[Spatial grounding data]
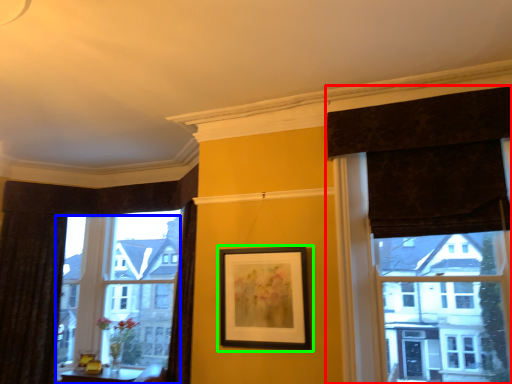
Question: Based on their relative distances, which object is farther from curtain (highlighted by a red box)? Choose from window (highlighted by a blue box) and picture frame (highlighted by a green box).

Choices:
 (A) window
 (B) picture frame

Answer: (A)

**Problem statement**
Reproduce every line of the entries above word for word, leaving out the pictures.

**Your solution**
Question: Based on their relative distances, which object is farther from curtain (highlighted by a red box)? Choose from window (highlighted by a blue box) and picture frame (highlighted by a green box).

Choices:
 (A) window
 (B) picture frame

Answer: (A)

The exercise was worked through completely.